**EXERCISE DIRECTIONS:**
Reproduce every entry exactly as written.

Collected data
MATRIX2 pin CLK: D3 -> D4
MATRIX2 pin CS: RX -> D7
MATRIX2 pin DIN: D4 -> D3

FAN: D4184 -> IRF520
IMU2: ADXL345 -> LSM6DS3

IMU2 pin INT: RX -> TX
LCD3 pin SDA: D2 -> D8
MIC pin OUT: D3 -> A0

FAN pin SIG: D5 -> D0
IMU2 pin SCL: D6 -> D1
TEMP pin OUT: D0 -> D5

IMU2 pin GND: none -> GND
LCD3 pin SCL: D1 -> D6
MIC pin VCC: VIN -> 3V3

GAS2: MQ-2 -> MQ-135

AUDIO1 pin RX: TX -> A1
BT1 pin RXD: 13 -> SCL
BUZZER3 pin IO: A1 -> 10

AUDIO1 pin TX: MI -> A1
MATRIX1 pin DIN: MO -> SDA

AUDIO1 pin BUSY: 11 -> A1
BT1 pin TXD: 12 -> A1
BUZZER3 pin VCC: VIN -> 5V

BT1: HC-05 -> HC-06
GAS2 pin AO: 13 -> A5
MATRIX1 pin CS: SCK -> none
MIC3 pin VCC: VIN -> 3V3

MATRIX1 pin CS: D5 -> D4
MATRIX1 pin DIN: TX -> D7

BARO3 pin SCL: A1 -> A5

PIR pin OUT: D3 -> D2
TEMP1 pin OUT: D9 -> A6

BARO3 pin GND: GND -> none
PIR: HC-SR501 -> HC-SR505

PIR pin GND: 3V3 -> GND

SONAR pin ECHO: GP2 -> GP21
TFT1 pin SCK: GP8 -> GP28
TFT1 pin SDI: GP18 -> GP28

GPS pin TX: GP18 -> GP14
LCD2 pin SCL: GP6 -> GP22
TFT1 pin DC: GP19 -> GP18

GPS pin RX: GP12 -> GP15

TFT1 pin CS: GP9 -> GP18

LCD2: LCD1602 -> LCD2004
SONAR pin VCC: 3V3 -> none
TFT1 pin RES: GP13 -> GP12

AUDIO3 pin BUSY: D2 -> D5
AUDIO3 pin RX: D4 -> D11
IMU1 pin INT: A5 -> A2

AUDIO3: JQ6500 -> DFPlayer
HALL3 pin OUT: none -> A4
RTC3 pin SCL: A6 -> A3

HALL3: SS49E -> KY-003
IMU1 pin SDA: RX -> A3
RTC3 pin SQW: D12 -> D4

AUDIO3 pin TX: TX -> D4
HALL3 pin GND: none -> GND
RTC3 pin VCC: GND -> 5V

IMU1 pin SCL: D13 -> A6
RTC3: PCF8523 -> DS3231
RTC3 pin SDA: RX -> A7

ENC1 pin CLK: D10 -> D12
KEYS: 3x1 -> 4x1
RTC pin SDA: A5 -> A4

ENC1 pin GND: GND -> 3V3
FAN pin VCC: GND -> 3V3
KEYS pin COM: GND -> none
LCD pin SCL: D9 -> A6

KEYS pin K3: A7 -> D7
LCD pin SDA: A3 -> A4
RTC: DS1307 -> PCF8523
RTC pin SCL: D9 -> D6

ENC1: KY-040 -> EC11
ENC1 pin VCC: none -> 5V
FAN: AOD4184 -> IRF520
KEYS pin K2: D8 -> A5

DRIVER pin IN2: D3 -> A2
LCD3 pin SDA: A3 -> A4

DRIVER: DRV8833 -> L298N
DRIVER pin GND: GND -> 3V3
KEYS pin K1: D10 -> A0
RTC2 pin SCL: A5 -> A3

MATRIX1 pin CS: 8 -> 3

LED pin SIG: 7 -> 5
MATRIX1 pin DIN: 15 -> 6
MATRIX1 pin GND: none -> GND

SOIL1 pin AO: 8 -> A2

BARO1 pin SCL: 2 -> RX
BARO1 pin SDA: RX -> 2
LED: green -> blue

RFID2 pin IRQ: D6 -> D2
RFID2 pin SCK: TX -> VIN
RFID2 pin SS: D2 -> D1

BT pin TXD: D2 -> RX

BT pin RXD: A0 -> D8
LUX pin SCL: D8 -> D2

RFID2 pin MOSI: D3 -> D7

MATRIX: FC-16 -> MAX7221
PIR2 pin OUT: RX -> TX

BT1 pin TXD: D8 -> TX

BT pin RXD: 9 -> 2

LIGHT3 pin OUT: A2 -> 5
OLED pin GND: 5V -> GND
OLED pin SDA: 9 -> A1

**ANSWER SPACE:**
MATRIX2 pin CLK: D3 -> D4
MATRIX2 pin CS: RX -> D7
MATRIX2 pin DIN: D4 -> D3

FAN: D4184 -> IRF520
IMU2: ADXL345 -> LSM6DS3

IMU2 pin INT: RX -> TX
LCD3 pin SDA: D2 -> D8
MIC pin OUT: D3 -> A0

FAN pin SIG: D5 -> D0
IMU2 pin SCL: D6 -> D1
TEMP pin OUT: D0 -> D5

IMU2 pin GND: none -> GND
LCD3 pin SCL: D1 -> D6
MIC pin VCC: VIN -> 3V3

GAS2: MQ-2 -> MQ-135

AUDIO1 pin RX: TX -> A1
BT1 pin RXD: 13 -> SCL
BUZZER3 pin IO: A1 -> 10

AUDIO1 pin TX: MI -> A1
MATRIX1 pin DIN: MO -> SDA

AUDIO1 pin BUSY: 11 -> A1
BT1 pin TXD: 12 -> A1
BUZZER3 pin VCC: VIN -> 5V

BT1: HC-05 -> HC-06
GAS2 pin AO: 13 -> A5
MATRIX1 pin CS: SCK -> none
MIC3 pin VCC: VIN -> 3V3

MATRIX1 pin CS: D5 -> D4
MATRIX1 pin DIN: TX -> D7

BARO3 pin SCL: A1 -> A5

PIR pin OUT: D3 -> D2
TEMP1 pin OUT: D9 -> A6

BARO3 pin GND: GND -> none
PIR: HC-SR501 -> HC-SR505

PIR pin GND: 3V3 -> GND

SONAR pin ECHO: GP2 -> GP21
TFT1 pin SCK: GP8 -> GP28
TFT1 pin SDI: GP18 -> GP28

GPS pin TX: GP18 -> GP14
LCD2 pin SCL: GP6 -> GP22
TFT1 pin DC: GP19 -> GP18

GPS pin RX: GP12 -> GP15

TFT1 pin CS: GP9 -> GP18

LCD2: LCD1602 -> LCD2004
SONAR pin VCC: 3V3 -> none
TFT1 pin RES: GP13 -> GP12

AUDIO3 pin BUSY: D2 -> D5
AUDIO3 pin RX: D4 -> D11
IMU1 pin INT: A5 -> A2

AUDIO3: JQ6500 -> DFPlayer
HALL3 pin OUT: none -> A4
RTC3 pin SCL: A6 -> A3

HALL3: SS49E -> KY-003
IMU1 pin SDA: RX -> A3
RTC3 pin SQW: D12 -> D4

AUDIO3 pin TX: TX -> D4
HALL3 pin GND: none -> GND
RTC3 pin VCC: GND -> 5V

IMU1 pin SCL: D13 -> A6
RTC3: PCF8523 -> DS3231
RTC3 pin SDA: RX -> A7

ENC1 pin CLK: D10 -> D12
KEYS: 3x1 -> 4x1
RTC pin SDA: A5 -> A4

ENC1 pin GND: GND -> 3V3
FAN pin VCC: GND -> 3V3
KEYS pin COM: GND -> none
LCD pin SCL: D9 -> A6

KEYS pin K3: A7 -> D7
LCD pin SDA: A3 -> A4
RTC: DS1307 -> PCF8523
RTC pin SCL: D9 -> D6

ENC1: KY-040 -> EC11
ENC1 pin VCC: none -> 5V
FAN: AOD4184 -> IRF520
KEYS pin K2: D8 -> A5

DRIVER pin IN2: D3 -> A2
LCD3 pin SDA: A3 -> A4

DRIVER: DRV8833 -> L298N
DRIVER pin GND: GND -> 3V3
KEYS pin K1: D10 -> A0
RTC2 pin SCL: A5 -> A3

MATRIX1 pin CS: 8 -> 3

LED pin SIG: 7 -> 5
MATRIX1 pin DIN: 15 -> 6
MATRIX1 pin GND: none -> GND

SOIL1 pin AO: 8 -> A2

BARO1 pin SCL: 2 -> RX
BARO1 pin SDA: RX -> 2
LED: green -> blue

RFID2 pin IRQ: D6 -> D2
RFID2 pin SCK: TX -> VIN
RFID2 pin SS: D2 -> D1

BT pin TXD: D2 -> RX

BT pin RXD: A0 -> D8
LUX pin SCL: D8 -> D2

RFID2 pin MOSI: D3 -> D7

MATRIX: FC-16 -> MAX7221
PIR2 pin OUT: RX -> TX

BT1 pin TXD: D8 -> TX

BT pin RXD: 9 -> 2

LIGHT3 pin OUT: A2 -> 5
OLED pin GND: 5V -> GND
OLED pin SDA: 9 -> A1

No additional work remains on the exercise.